What to produce:
Below are entries. Copy exactly the lines running from the line that holds "red malida; second_place=329,292,409,372" to the line that holds "change=resized; old=black kusomizax;", with both ends included.

==== Records

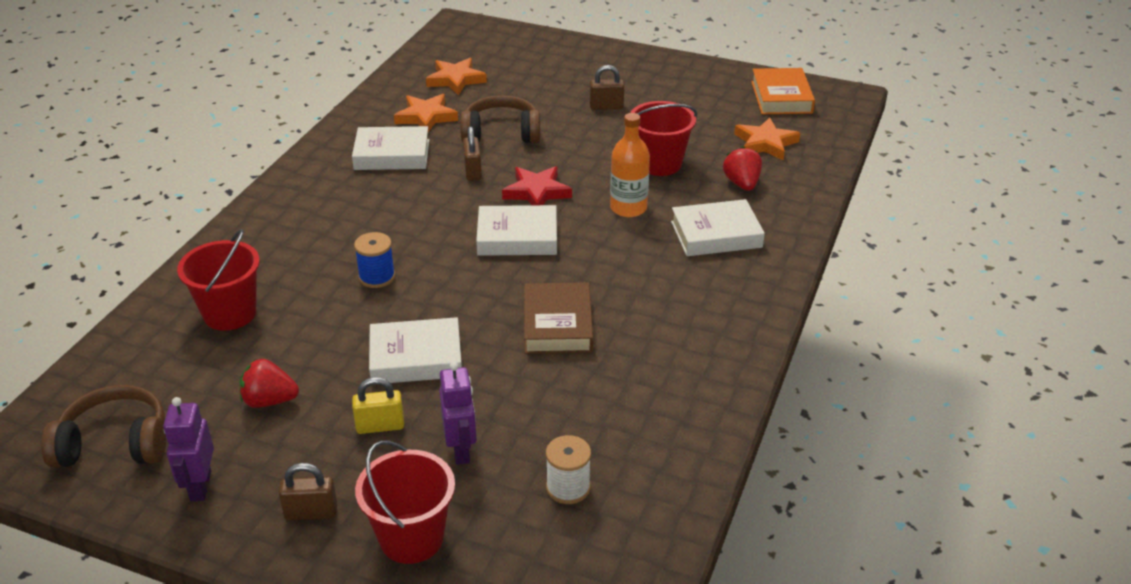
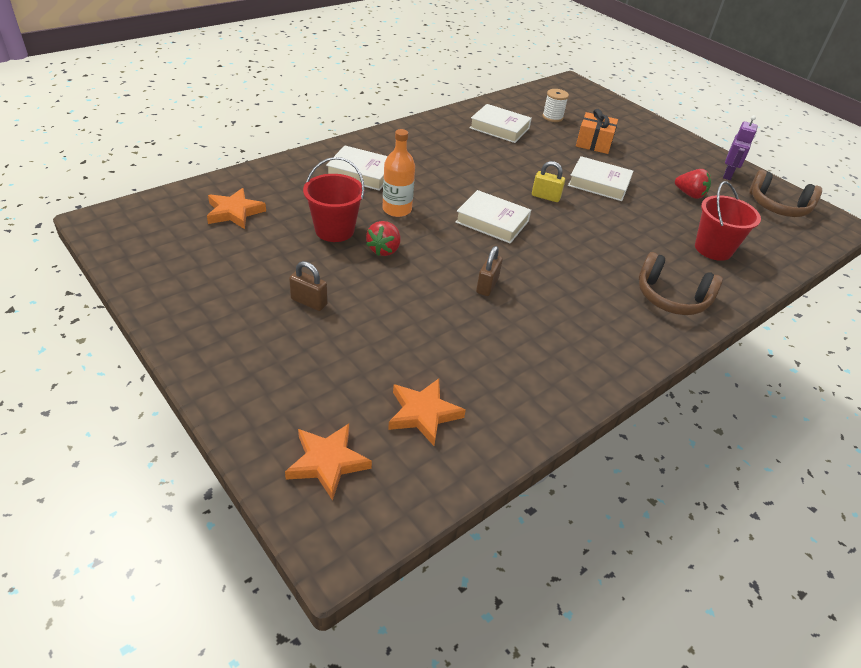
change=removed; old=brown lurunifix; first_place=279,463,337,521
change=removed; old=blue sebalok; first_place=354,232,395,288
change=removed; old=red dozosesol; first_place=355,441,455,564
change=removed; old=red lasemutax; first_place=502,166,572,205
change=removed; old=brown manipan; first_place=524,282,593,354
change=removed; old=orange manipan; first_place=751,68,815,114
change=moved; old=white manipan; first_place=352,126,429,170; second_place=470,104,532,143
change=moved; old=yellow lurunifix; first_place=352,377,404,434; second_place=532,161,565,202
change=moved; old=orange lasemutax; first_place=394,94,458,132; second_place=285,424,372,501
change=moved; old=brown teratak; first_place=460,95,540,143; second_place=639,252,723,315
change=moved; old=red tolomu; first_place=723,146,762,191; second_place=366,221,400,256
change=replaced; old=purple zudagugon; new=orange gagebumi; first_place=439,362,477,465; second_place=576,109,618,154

========
==== Records

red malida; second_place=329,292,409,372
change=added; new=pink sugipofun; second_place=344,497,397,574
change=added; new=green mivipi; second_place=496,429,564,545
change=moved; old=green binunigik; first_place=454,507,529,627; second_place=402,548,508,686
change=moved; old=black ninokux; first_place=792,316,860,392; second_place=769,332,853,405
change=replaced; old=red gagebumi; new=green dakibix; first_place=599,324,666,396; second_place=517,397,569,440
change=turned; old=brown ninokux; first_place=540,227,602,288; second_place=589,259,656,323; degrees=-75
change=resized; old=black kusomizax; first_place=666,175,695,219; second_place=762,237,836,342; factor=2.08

========
==== Records

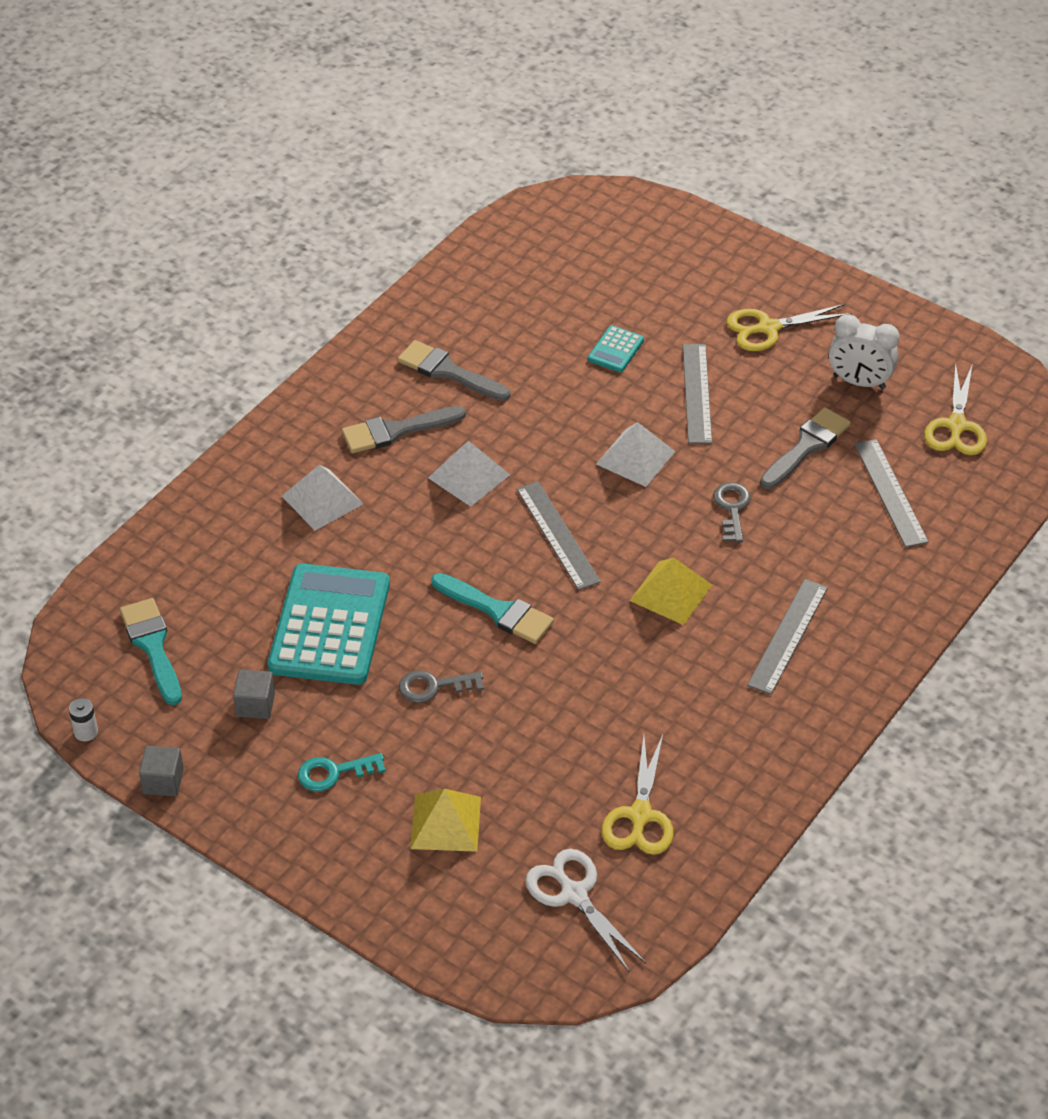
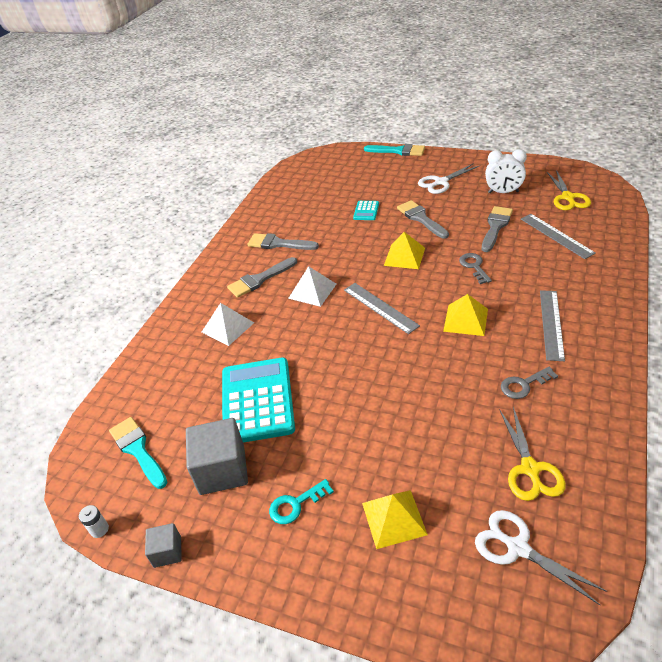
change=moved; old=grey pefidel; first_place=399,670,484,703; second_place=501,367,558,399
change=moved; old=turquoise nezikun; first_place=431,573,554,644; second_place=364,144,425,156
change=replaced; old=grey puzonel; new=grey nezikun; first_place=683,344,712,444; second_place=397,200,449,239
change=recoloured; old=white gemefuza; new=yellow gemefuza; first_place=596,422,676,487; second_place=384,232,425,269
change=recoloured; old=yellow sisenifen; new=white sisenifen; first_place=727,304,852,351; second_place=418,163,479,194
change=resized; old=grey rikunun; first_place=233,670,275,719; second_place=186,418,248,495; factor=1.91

========

Response for this exercise:
red malida; second_place=329,292,409,372
change=added; new=pink sugipofun; second_place=344,497,397,574
change=added; new=green mivipi; second_place=496,429,564,545
change=moved; old=green binunigik; first_place=454,507,529,627; second_place=402,548,508,686
change=moved; old=black ninokux; first_place=792,316,860,392; second_place=769,332,853,405
change=replaced; old=red gagebumi; new=green dakibix; first_place=599,324,666,396; second_place=517,397,569,440
change=turned; old=brown ninokux; first_place=540,227,602,288; second_place=589,259,656,323; degrees=-75
change=resized; old=black kusomizax; first_place=666,175,695,219; second_place=762,237,836,342; factor=2.08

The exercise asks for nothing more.